Exercise:
Leave every picture out, and write out the remaining entries exactly.

-- Opening Marker --

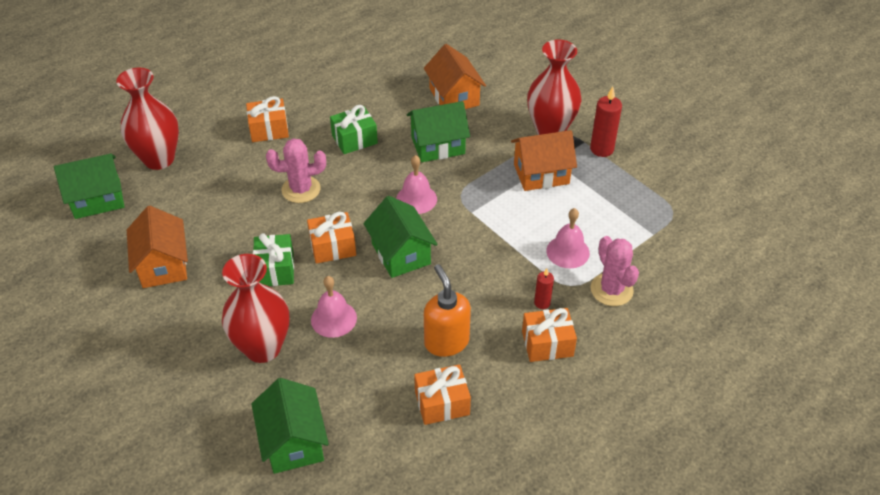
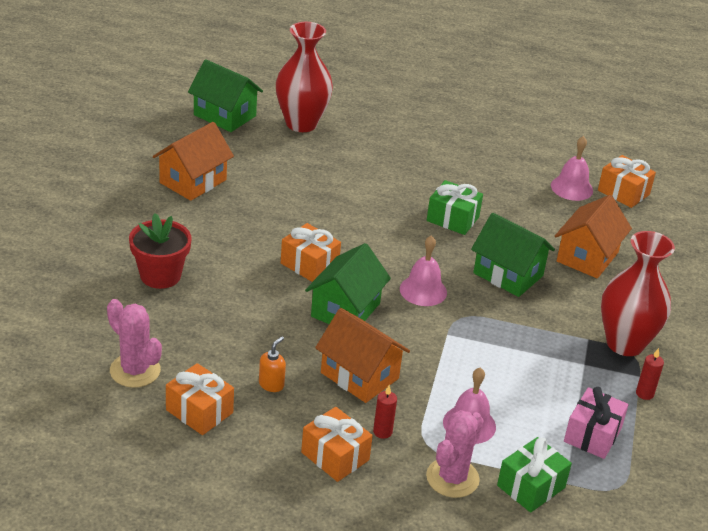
camera: 50 degrees right, 10 degrees down
red vase [222,254,289,363] -> red flower pot [129,213,192,289]
orange gift [246,96,289,142] -> orange gift moved to [598,155,656,208]
green house [251,378,329,474] -> none
green gift [253,233,294,286] -> green gift moved to [497,437,572,513]
pink cactus [266,138,326,203] -> pink cactus moved to [107,299,162,388]
pink bell [311,276,357,338] -> pink bell moved to [551,136,593,201]
orange soap dispenser [424,264,471,357] -> orange soap dispenser [259,336,286,392], size x0.52
orange house [511,130,577,191] -> orange house moved to [315,308,410,403]
red candle [590,86,622,157] -> red candle [636,348,664,400], size x0.59
none -> pink gift [564,387,629,459]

-- Closing Marker --

Answer to this exercise:
camera: 50 degrees right, 10 degrees down
red vase [222,254,289,363] -> red flower pot [129,213,192,289]
orange gift [246,96,289,142] -> orange gift moved to [598,155,656,208]
green house [251,378,329,474] -> none
green gift [253,233,294,286] -> green gift moved to [497,437,572,513]
pink cactus [266,138,326,203] -> pink cactus moved to [107,299,162,388]
pink bell [311,276,357,338] -> pink bell moved to [551,136,593,201]
orange soap dispenser [424,264,471,357] -> orange soap dispenser [259,336,286,392], size x0.52
orange house [511,130,577,191] -> orange house moved to [315,308,410,403]
red candle [590,86,622,157] -> red candle [636,348,664,400], size x0.59
none -> pink gift [564,387,629,459]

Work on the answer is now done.